START DATA
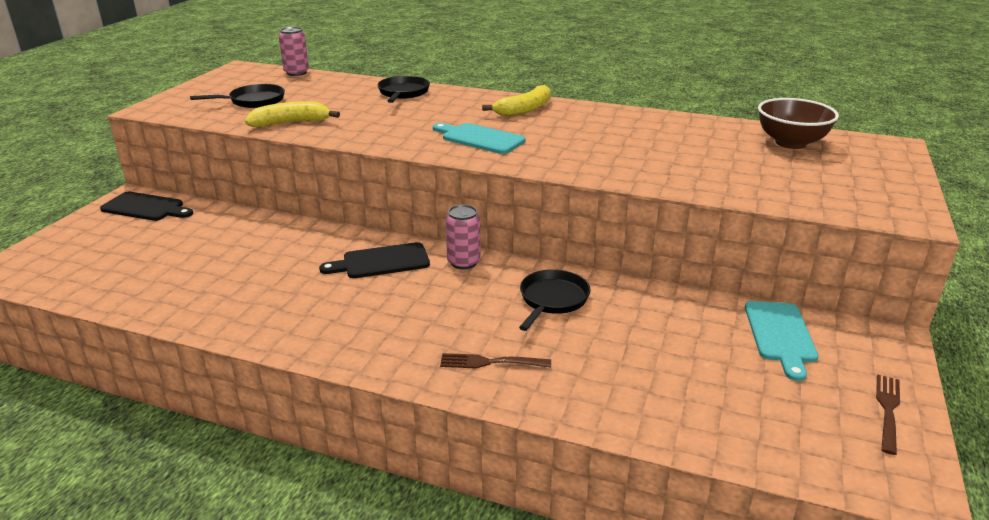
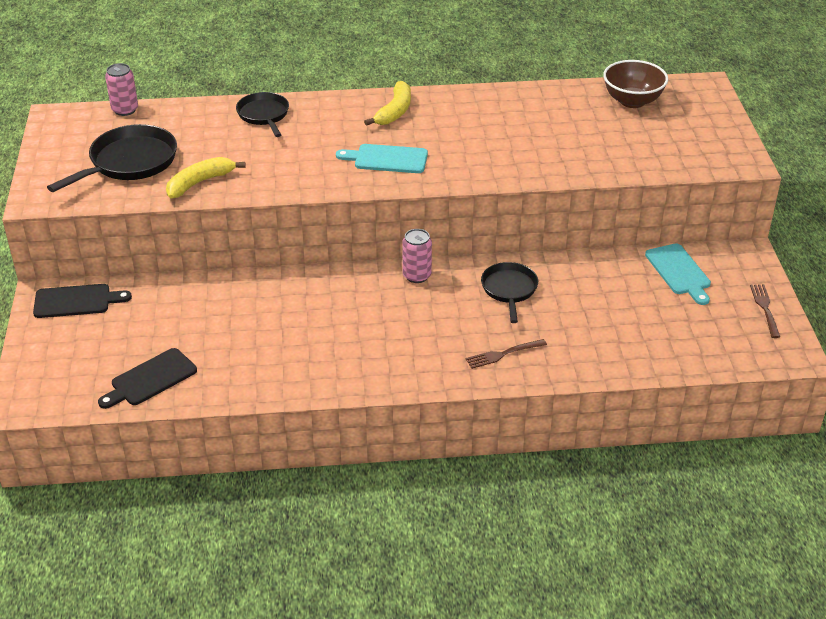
camera: 25 degrees left, 10 degrees up
(253, 101) = (129, 162): black pan -> black pan, size x1.56
(381, 262) = (351, 295): black cutting board -> black cutting board (151, 379)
END DATA
## DESCRIPTION OF THE TASK:
Scan the data above and copy every line with "black" in it.

## SOLUTION FOR THIS PROBLEM:
(253, 101) = (129, 162): black pan -> black pan, size x1.56
(381, 262) = (351, 295): black cutting board -> black cutting board (151, 379)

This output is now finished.